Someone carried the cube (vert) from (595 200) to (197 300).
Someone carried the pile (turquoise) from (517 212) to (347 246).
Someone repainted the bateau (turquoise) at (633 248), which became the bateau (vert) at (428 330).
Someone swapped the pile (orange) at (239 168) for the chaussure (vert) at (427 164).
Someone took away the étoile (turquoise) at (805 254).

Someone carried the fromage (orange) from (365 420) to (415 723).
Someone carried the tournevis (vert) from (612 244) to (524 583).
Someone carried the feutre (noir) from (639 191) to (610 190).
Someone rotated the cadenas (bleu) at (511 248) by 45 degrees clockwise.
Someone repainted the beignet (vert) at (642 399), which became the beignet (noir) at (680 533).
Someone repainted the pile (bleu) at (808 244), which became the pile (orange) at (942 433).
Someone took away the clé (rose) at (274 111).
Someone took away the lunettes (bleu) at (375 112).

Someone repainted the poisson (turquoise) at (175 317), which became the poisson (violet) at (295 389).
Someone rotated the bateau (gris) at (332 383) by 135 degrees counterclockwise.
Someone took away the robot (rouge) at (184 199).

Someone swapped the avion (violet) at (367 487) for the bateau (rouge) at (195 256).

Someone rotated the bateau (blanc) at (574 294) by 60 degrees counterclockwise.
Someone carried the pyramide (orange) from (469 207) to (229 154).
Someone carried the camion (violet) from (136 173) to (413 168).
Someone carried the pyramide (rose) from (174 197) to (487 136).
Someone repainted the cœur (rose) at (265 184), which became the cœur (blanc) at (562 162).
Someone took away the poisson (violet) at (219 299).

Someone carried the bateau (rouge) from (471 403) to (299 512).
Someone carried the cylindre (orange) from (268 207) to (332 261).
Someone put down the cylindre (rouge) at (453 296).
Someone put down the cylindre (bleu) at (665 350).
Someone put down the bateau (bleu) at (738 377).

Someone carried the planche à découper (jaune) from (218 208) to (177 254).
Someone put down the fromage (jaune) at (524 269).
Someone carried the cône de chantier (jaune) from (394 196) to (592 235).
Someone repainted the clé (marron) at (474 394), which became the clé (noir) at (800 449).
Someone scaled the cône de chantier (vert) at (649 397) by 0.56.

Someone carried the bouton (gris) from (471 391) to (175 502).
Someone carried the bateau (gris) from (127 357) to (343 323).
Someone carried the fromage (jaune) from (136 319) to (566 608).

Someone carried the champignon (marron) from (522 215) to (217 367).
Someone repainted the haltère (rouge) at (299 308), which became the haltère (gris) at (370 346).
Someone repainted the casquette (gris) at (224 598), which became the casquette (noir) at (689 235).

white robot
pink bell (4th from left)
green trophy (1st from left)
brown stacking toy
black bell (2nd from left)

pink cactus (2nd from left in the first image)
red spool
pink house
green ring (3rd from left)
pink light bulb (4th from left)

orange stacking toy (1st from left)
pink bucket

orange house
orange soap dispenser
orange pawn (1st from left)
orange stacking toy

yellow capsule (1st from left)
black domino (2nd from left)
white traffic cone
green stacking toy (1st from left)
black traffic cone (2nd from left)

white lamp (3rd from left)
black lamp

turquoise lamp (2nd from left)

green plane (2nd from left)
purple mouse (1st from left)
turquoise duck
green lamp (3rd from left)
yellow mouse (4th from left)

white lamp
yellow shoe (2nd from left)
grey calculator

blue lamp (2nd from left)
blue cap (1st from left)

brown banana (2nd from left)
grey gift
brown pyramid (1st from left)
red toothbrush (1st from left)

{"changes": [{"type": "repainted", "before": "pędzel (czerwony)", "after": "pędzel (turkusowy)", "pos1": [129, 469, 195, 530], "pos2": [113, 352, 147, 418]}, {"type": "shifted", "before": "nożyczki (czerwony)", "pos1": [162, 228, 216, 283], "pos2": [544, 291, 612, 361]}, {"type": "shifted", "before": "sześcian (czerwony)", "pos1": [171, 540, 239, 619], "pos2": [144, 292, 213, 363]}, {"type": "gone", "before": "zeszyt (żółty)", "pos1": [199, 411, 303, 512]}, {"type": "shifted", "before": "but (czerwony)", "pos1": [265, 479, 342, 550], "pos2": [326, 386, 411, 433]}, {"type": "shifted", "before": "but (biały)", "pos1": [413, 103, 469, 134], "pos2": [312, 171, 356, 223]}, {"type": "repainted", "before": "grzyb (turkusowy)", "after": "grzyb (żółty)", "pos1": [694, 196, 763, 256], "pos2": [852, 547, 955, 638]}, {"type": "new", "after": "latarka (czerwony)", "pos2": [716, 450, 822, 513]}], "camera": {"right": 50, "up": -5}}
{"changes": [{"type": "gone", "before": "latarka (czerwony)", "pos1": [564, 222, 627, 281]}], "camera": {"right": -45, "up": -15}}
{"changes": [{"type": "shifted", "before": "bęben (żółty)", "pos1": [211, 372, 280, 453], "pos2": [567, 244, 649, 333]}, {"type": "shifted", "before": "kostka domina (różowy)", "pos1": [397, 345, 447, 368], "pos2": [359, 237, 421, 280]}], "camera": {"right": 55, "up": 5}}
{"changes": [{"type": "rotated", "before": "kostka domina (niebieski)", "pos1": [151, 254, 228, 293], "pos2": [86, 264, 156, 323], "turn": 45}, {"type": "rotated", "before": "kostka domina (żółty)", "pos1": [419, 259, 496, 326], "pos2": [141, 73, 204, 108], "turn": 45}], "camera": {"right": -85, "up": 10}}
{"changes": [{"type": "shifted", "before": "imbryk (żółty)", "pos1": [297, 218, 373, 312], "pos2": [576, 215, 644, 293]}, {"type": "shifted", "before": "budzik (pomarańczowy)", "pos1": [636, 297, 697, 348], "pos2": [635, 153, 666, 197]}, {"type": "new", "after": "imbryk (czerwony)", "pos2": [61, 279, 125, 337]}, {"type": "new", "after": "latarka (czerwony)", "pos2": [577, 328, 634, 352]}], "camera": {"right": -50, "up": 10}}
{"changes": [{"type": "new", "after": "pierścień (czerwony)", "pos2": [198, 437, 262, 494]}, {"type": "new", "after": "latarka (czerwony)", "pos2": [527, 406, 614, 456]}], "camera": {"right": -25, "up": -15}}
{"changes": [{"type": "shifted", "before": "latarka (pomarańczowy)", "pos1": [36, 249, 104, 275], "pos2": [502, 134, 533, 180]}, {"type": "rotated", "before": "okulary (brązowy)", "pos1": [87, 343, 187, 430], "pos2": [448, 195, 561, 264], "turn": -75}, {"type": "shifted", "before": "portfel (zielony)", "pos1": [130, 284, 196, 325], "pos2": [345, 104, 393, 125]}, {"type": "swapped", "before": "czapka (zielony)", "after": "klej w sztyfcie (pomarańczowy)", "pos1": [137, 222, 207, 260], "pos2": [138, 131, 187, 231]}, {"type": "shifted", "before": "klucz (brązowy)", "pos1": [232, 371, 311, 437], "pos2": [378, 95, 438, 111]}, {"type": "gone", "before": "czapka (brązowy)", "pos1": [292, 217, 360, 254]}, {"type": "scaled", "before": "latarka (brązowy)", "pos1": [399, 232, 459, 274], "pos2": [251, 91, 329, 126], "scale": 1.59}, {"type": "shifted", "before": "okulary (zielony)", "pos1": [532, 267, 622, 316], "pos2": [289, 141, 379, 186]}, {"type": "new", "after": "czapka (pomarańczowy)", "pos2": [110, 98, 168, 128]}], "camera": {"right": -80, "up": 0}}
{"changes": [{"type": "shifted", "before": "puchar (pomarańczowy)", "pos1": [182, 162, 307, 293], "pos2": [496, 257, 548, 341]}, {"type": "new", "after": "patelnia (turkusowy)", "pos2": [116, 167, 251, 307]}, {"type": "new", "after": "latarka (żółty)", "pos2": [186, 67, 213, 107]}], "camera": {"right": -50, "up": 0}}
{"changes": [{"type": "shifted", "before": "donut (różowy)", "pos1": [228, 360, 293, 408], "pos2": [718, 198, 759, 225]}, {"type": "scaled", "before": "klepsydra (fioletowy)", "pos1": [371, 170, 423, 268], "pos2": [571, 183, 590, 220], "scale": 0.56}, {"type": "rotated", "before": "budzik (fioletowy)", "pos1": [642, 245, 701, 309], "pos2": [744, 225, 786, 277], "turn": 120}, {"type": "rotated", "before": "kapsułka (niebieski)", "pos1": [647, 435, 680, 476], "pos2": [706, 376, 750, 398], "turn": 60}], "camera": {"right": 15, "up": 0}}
════════════════════
§ Instructions for the task
Only an exact copy of the listing above, from its first line up to and including the line with "Someone swapped the pile", counts as the answer.

§ Response box
Someone carried the cube (vert) from (595 200) to (197 300).
Someone carried the pile (turquoise) from (517 212) to (347 246).
Someone repainted the bateau (turquoise) at (633 248), which became the bateau (vert) at (428 330).
Someone swapped the pile (orange) at (239 168) for the chaussure (vert) at (427 164).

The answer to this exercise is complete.